■ INPUT DATA
• • •

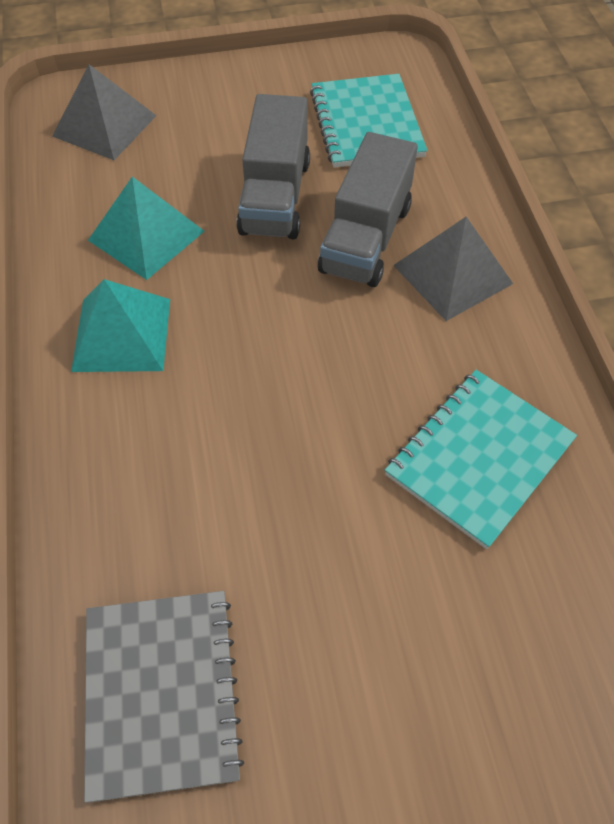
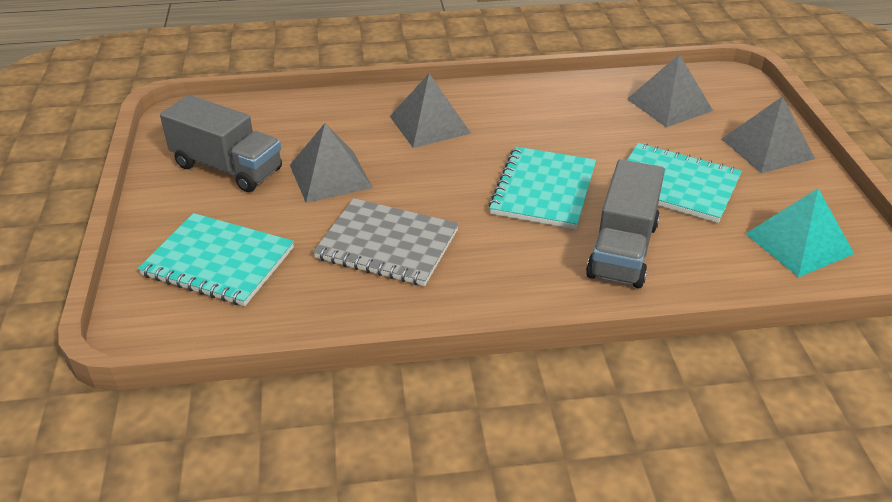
grey pyramid: 2 -> 4
turquoise notebook: 2 -> 3
turquoise pyramid: 2 -> 1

• • •

■ EXERCISE REQUIREMENTS
Your answer should be every line above, written out exactly, with no pictures.

■ ANSWER TO THE EXERCISE
grey pyramid: 2 -> 4
turquoise notebook: 2 -> 3
turquoise pyramid: 2 -> 1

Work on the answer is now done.